+++ Information given +++
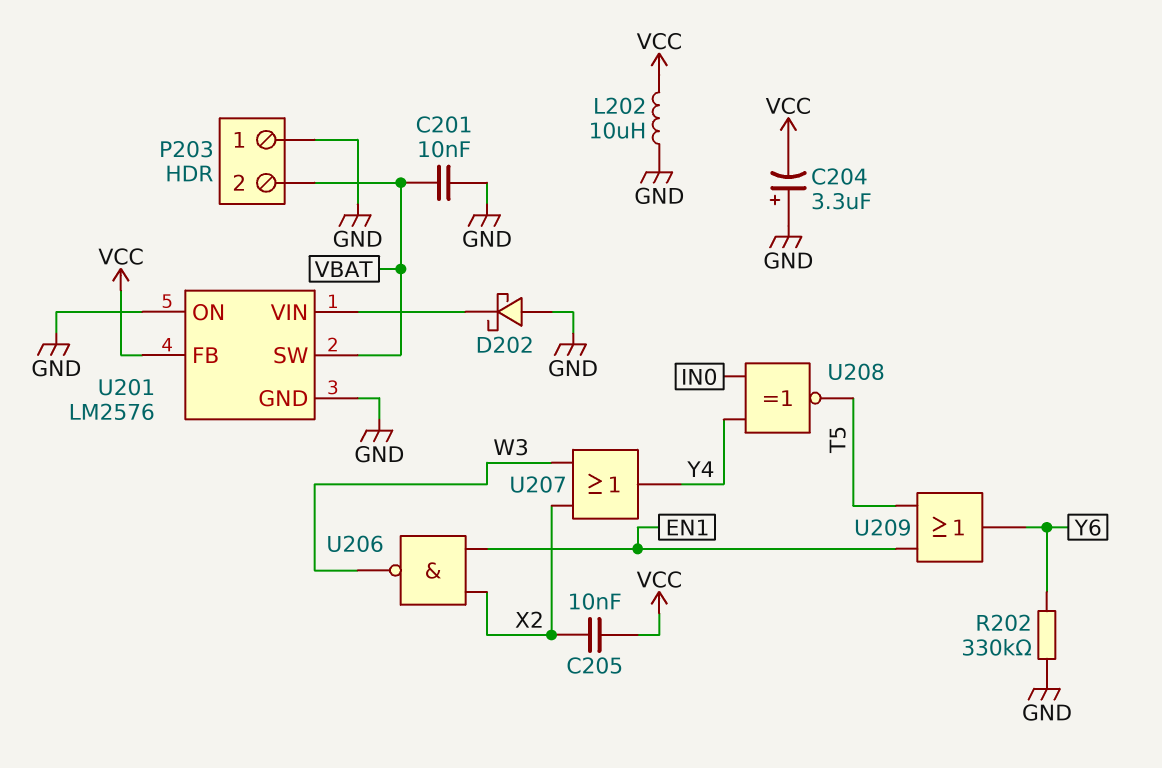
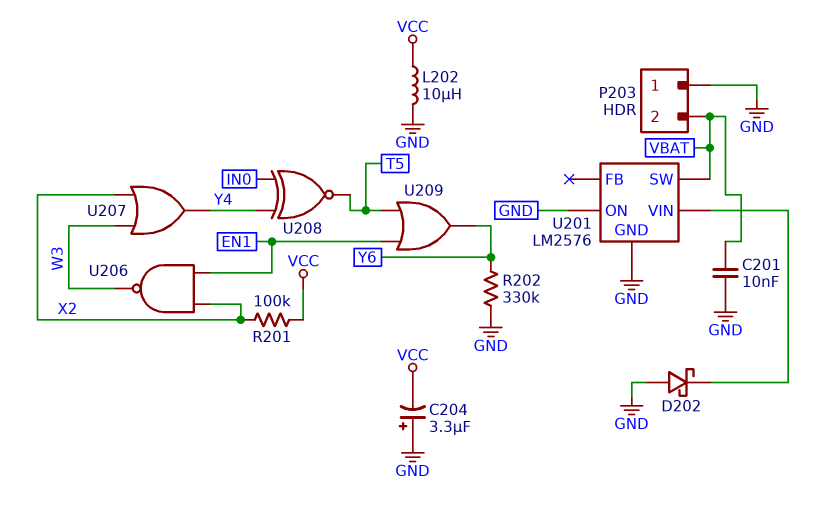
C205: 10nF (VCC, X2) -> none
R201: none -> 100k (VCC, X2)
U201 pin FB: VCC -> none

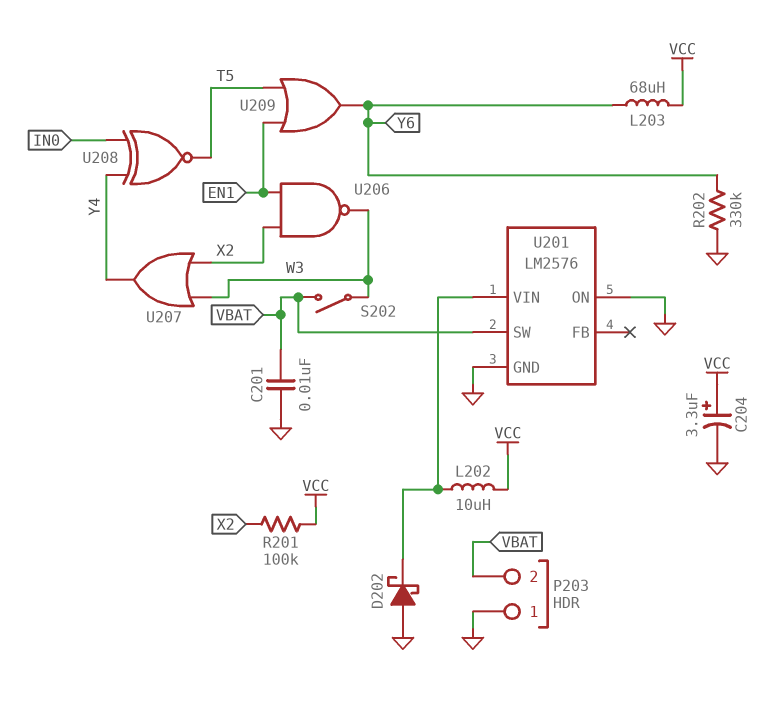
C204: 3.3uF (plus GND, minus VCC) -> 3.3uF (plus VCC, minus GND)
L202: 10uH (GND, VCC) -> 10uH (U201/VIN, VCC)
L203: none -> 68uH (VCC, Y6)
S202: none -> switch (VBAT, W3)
+++
» Task statement
From the first line to the last, repeat the entries exactly and leave out the pictures.

» The completed task
C205: 10nF (VCC, X2) -> none
R201: none -> 100k (VCC, X2)
U201 pin FB: VCC -> none

C204: 3.3uF (plus GND, minus VCC) -> 3.3uF (plus VCC, minus GND)
L202: 10uH (GND, VCC) -> 10uH (U201/VIN, VCC)
L203: none -> 68uH (VCC, Y6)
S202: none -> switch (VBAT, W3)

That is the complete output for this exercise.